* **ASSIGNMENT**
Please reproduce all of the lines below, word for word and in full.

Coordinate-based change listings:
++++++++++++++++++++
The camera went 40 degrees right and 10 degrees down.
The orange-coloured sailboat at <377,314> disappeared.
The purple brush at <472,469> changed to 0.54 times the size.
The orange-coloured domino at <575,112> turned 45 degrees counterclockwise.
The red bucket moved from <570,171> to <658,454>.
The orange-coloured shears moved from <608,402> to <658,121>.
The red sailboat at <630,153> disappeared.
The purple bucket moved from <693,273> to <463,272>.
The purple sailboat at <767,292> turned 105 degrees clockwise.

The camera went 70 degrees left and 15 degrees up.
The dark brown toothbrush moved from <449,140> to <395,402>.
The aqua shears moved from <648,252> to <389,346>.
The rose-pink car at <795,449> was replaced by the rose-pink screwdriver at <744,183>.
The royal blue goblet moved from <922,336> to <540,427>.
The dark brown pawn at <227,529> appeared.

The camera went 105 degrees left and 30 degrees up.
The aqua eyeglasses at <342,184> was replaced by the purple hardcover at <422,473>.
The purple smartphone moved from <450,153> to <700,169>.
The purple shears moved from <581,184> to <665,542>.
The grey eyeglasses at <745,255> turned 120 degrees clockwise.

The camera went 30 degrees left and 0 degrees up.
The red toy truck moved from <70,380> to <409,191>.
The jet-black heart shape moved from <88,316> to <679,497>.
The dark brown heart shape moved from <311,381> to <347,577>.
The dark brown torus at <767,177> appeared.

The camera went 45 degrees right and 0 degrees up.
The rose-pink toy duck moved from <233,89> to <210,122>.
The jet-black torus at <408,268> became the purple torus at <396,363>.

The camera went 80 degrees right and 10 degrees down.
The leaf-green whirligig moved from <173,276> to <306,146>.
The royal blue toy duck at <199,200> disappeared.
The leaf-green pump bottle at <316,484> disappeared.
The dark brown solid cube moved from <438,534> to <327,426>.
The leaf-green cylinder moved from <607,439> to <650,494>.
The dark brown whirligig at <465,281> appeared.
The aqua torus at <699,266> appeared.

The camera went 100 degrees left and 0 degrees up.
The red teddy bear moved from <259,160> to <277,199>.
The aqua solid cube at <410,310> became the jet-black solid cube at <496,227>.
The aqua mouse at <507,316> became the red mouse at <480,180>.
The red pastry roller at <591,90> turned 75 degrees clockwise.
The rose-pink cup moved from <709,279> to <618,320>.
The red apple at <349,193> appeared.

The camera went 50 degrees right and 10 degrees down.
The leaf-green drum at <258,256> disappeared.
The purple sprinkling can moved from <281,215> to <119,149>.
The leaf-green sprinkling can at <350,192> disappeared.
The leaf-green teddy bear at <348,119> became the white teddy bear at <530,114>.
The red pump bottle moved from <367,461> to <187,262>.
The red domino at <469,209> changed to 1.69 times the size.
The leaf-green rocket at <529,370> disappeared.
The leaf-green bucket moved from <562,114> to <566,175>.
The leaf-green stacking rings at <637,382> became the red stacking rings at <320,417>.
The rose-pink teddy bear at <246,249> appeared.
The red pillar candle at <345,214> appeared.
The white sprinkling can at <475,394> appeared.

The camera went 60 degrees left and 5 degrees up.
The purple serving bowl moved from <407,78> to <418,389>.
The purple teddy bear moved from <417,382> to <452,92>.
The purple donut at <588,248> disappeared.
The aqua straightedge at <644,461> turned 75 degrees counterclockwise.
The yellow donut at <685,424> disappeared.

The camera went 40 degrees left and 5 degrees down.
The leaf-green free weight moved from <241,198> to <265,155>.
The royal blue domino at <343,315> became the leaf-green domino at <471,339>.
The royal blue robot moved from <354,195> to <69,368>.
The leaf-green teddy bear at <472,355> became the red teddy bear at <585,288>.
++++++++++++++++++++
* **WRITTEN REPLY**
The camera went 40 degrees right and 10 degrees down.
The orange-coloured sailboat at <377,314> disappeared.
The purple brush at <472,469> changed to 0.54 times the size.
The orange-coloured domino at <575,112> turned 45 degrees counterclockwise.
The red bucket moved from <570,171> to <658,454>.
The orange-coloured shears moved from <608,402> to <658,121>.
The red sailboat at <630,153> disappeared.
The purple bucket moved from <693,273> to <463,272>.
The purple sailboat at <767,292> turned 105 degrees clockwise.

The camera went 70 degrees left and 15 degrees up.
The dark brown toothbrush moved from <449,140> to <395,402>.
The aqua shears moved from <648,252> to <389,346>.
The rose-pink car at <795,449> was replaced by the rose-pink screwdriver at <744,183>.
The royal blue goblet moved from <922,336> to <540,427>.
The dark brown pawn at <227,529> appeared.

The camera went 105 degrees left and 30 degrees up.
The aqua eyeglasses at <342,184> was replaced by the purple hardcover at <422,473>.
The purple smartphone moved from <450,153> to <700,169>.
The purple shears moved from <581,184> to <665,542>.
The grey eyeglasses at <745,255> turned 120 degrees clockwise.

The camera went 30 degrees left and 0 degrees up.
The red toy truck moved from <70,380> to <409,191>.
The jet-black heart shape moved from <88,316> to <679,497>.
The dark brown heart shape moved from <311,381> to <347,577>.
The dark brown torus at <767,177> appeared.

The camera went 45 degrees right and 0 degrees up.
The rose-pink toy duck moved from <233,89> to <210,122>.
The jet-black torus at <408,268> became the purple torus at <396,363>.

The camera went 80 degrees right and 10 degrees down.
The leaf-green whirligig moved from <173,276> to <306,146>.
The royal blue toy duck at <199,200> disappeared.
The leaf-green pump bottle at <316,484> disappeared.
The dark brown solid cube moved from <438,534> to <327,426>.
The leaf-green cylinder moved from <607,439> to <650,494>.
The dark brown whirligig at <465,281> appeared.
The aqua torus at <699,266> appeared.

The camera went 100 degrees left and 0 degrees up.
The red teddy bear moved from <259,160> to <277,199>.
The aqua solid cube at <410,310> became the jet-black solid cube at <496,227>.
The aqua mouse at <507,316> became the red mouse at <480,180>.
The red pastry roller at <591,90> turned 75 degrees clockwise.
The rose-pink cup moved from <709,279> to <618,320>.
The red apple at <349,193> appeared.

The camera went 50 degrees right and 10 degrees down.
The leaf-green drum at <258,256> disappeared.
The purple sprinkling can moved from <281,215> to <119,149>.
The leaf-green sprinkling can at <350,192> disappeared.
The leaf-green teddy bear at <348,119> became the white teddy bear at <530,114>.
The red pump bottle moved from <367,461> to <187,262>.
The red domino at <469,209> changed to 1.69 times the size.
The leaf-green rocket at <529,370> disappeared.
The leaf-green bucket moved from <562,114> to <566,175>.
The leaf-green stacking rings at <637,382> became the red stacking rings at <320,417>.
The rose-pink teddy bear at <246,249> appeared.
The red pillar candle at <345,214> appeared.
The white sprinkling can at <475,394> appeared.

The camera went 60 degrees left and 5 degrees up.
The purple serving bowl moved from <407,78> to <418,389>.
The purple teddy bear moved from <417,382> to <452,92>.
The purple donut at <588,248> disappeared.
The aqua straightedge at <644,461> turned 75 degrees counterclockwise.
The yellow donut at <685,424> disappeared.

The camera went 40 degrees left and 5 degrees down.
The leaf-green free weight moved from <241,198> to <265,155>.
The royal blue domino at <343,315> became the leaf-green domino at <471,339>.
The royal blue robot moved from <354,195> to <69,368>.
The leaf-green teddy bear at <472,355> became the red teddy bear at <585,288>.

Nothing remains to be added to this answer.